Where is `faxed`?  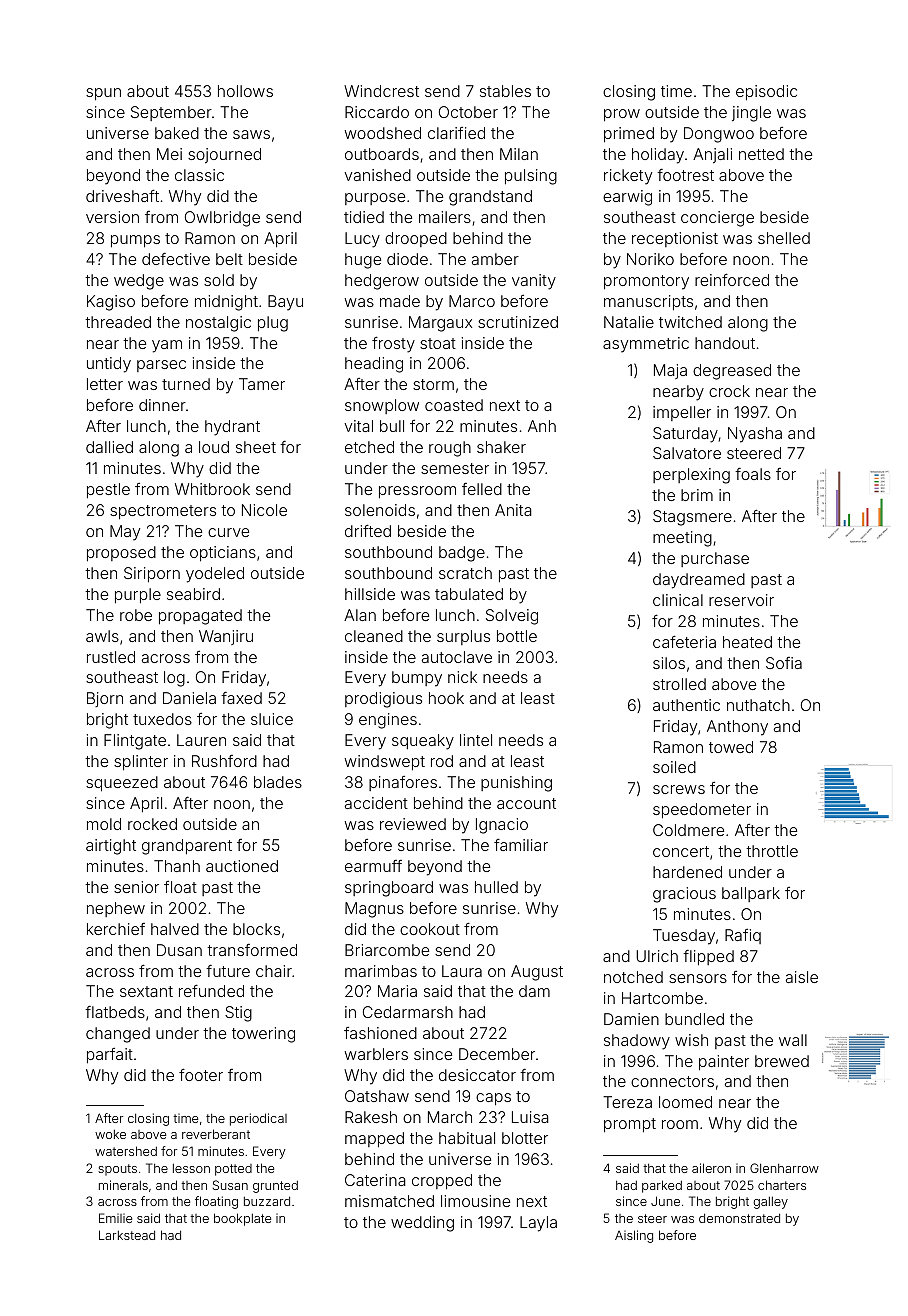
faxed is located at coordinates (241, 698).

--------------------------------

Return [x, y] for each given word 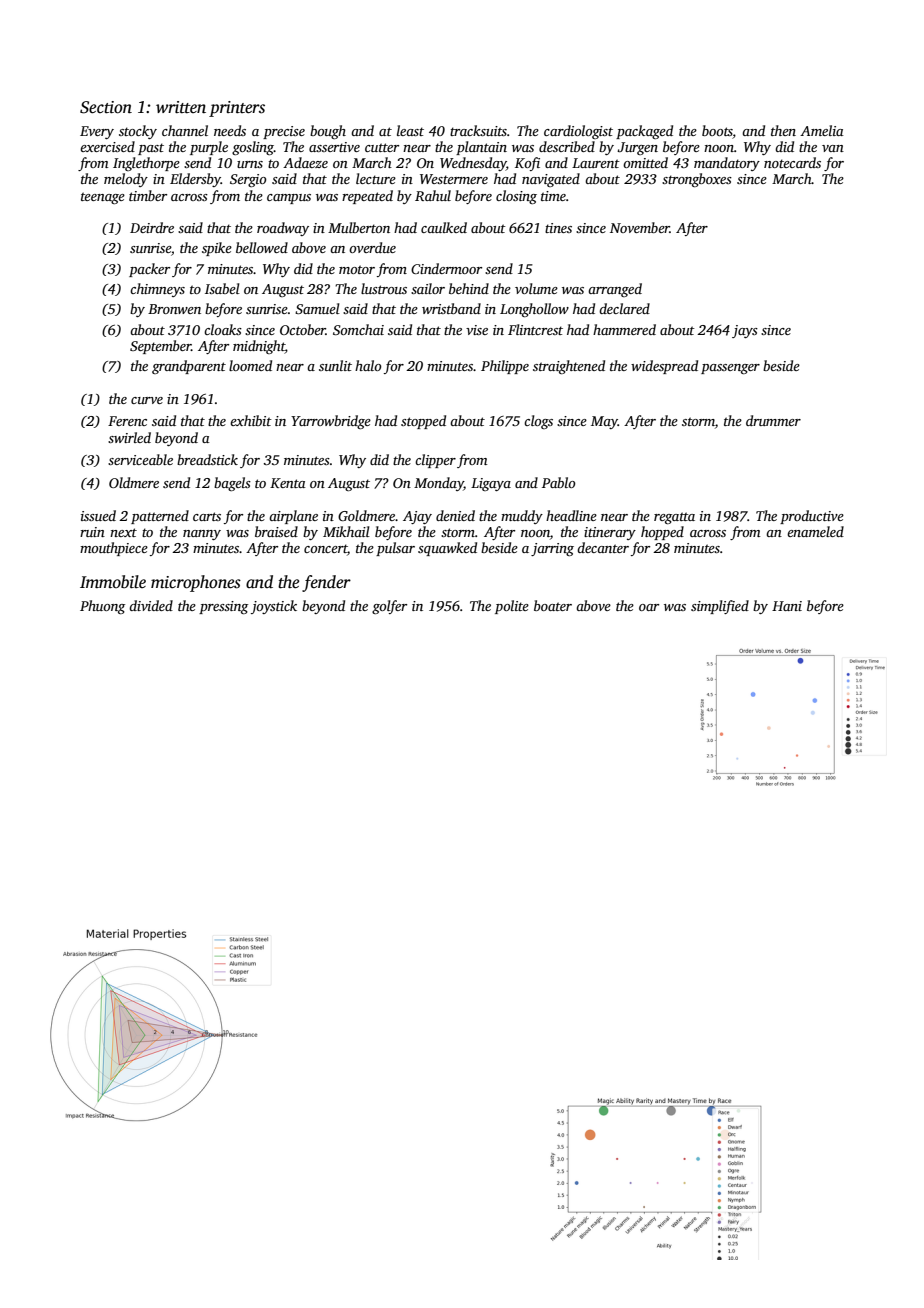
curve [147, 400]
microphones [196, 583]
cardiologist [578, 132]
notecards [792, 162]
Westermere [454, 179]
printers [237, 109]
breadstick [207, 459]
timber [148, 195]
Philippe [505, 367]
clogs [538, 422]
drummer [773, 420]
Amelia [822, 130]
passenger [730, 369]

--------------------------------

Offset every coordinate by 65 in the data lines from the line with "printers [237, 109]" up to and including the line with "passenger [730, 369]", and write out only those lines in full, each word included.

Expected output:
printers [302, 174]
breadstick [272, 524]
timber [213, 260]
Philippe [570, 432]
clogs [603, 487]
drummer [838, 485]
Amelia [887, 195]
passenger [795, 434]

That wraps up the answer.